In the copy you make, include no pictures, and transcribe every record exactly.

Scene edit records:
——————

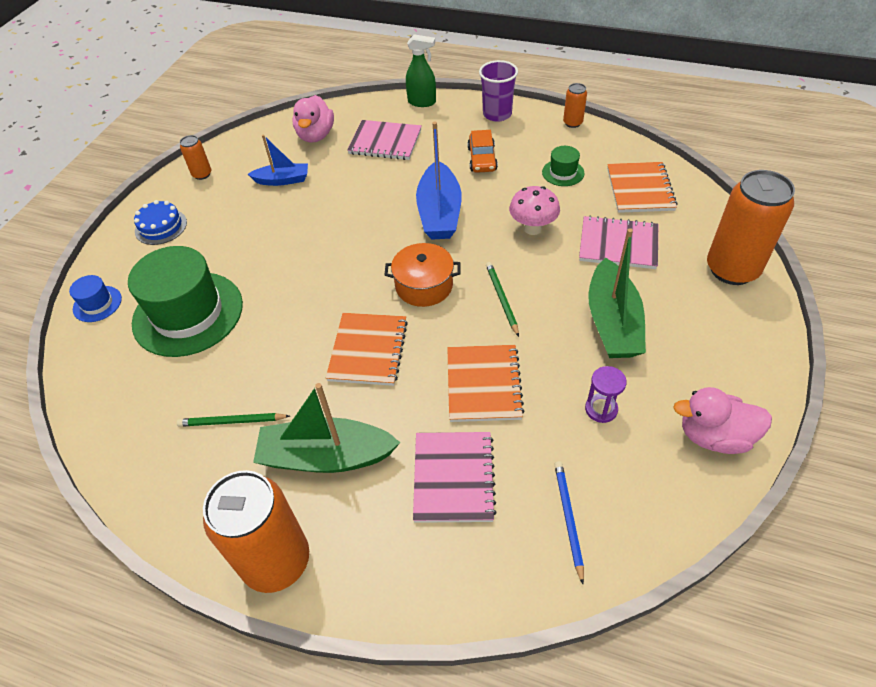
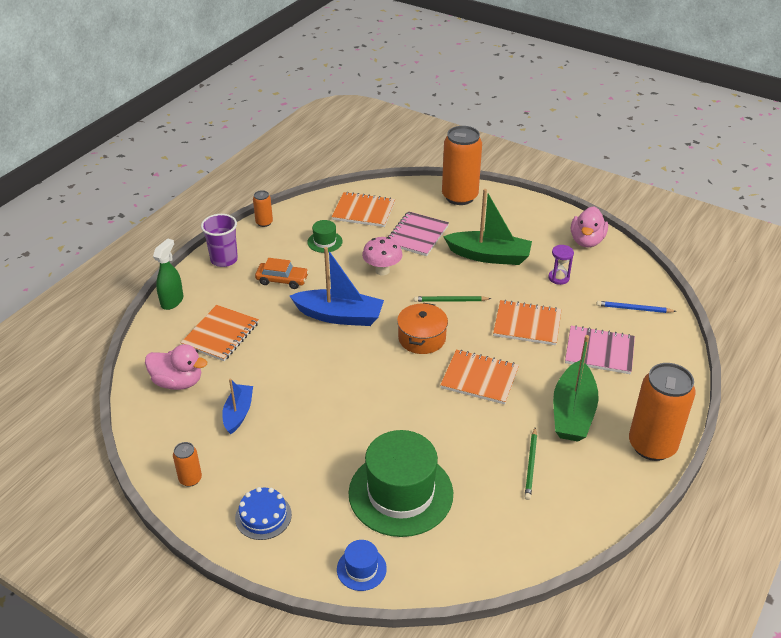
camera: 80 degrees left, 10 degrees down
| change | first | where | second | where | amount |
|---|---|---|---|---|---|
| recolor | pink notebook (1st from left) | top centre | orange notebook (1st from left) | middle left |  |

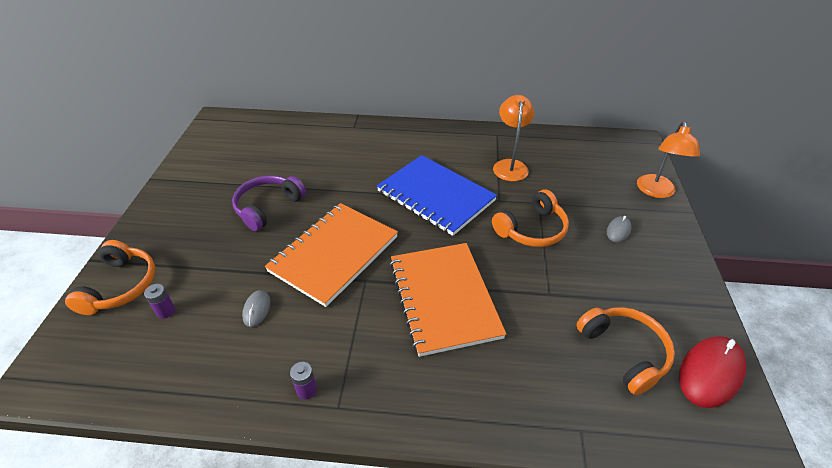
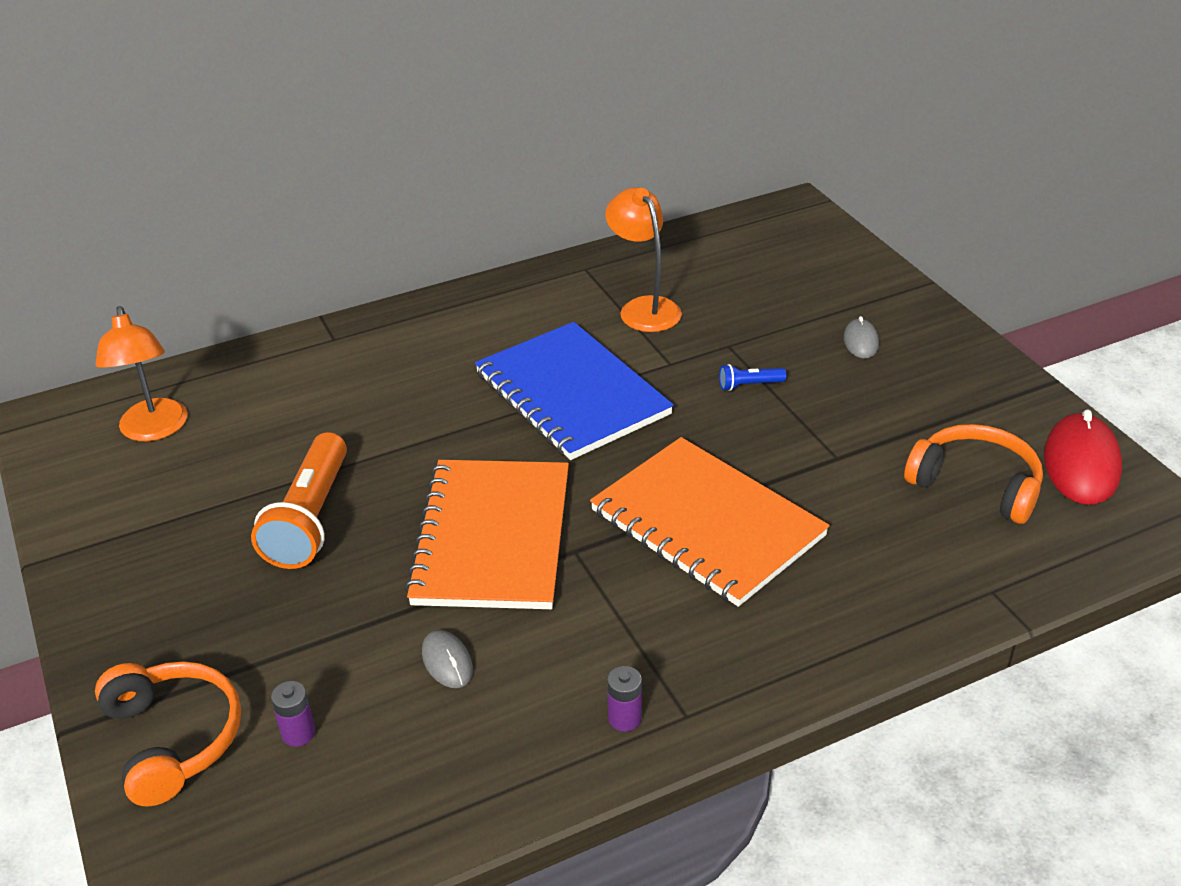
camera: 30 degrees left, 5 degrees down
| change | first | where | second | where | amount |
|---|---|---|---|---|---|
| move | orange lamp (2nd from left in the first image) | middle right | orange lamp (1st from left) | middle left |  |
| rotate | blue notebook | centre |  | centre | 45 degrees clockwise |
| replace | purple headphones | middle left | orange flashlight | middle left |  |
| replace | orange headphones (2nd from left) | centre | blue flashlight | centre |  |

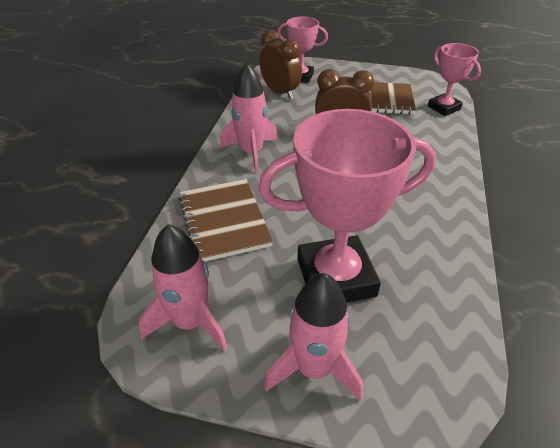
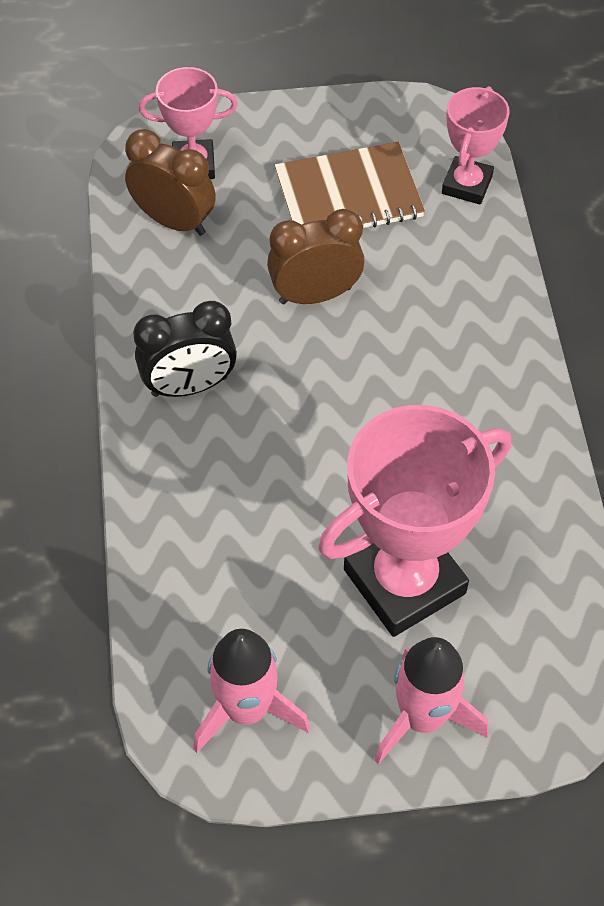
camera: 20 degrees left, 15 degrees up
| change | first | where | second | where | amount |
|---|---|---|---|---|---|
| rotate | pink trophy (3rd from left) | top right |  | top right | 75 degrees clockwise |
| replace | pink rocket (2nd from left) | top centre | black clock | middle left |  |
| delete | brown notebook (1st from left) | centre |  |  |  |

——————

EXPECTED ANSWER
camera: 80 degrees left, 10 degrees down
| change | first | where | second | where | amount |
|---|---|---|---|---|---|
| recolor | pink notebook (1st from left) | top centre | orange notebook (1st from left) | middle left |  |

camera: 30 degrees left, 5 degrees down
| change | first | where | second | where | amount |
|---|---|---|---|---|---|
| move | orange lamp (2nd from left in the first image) | middle right | orange lamp (1st from left) | middle left |  |
| rotate | blue notebook | centre |  | centre | 45 degrees clockwise |
| replace | purple headphones | middle left | orange flashlight | middle left |  |
| replace | orange headphones (2nd from left) | centre | blue flashlight | centre |  |

camera: 20 degrees left, 15 degrees up
| change | first | where | second | where | amount |
|---|---|---|---|---|---|
| rotate | pink trophy (3rd from left) | top right |  | top right | 75 degrees clockwise |
| replace | pink rocket (2nd from left) | top centre | black clock | middle left |  |
| delete | brown notebook (1st from left) | centre |  |  |  |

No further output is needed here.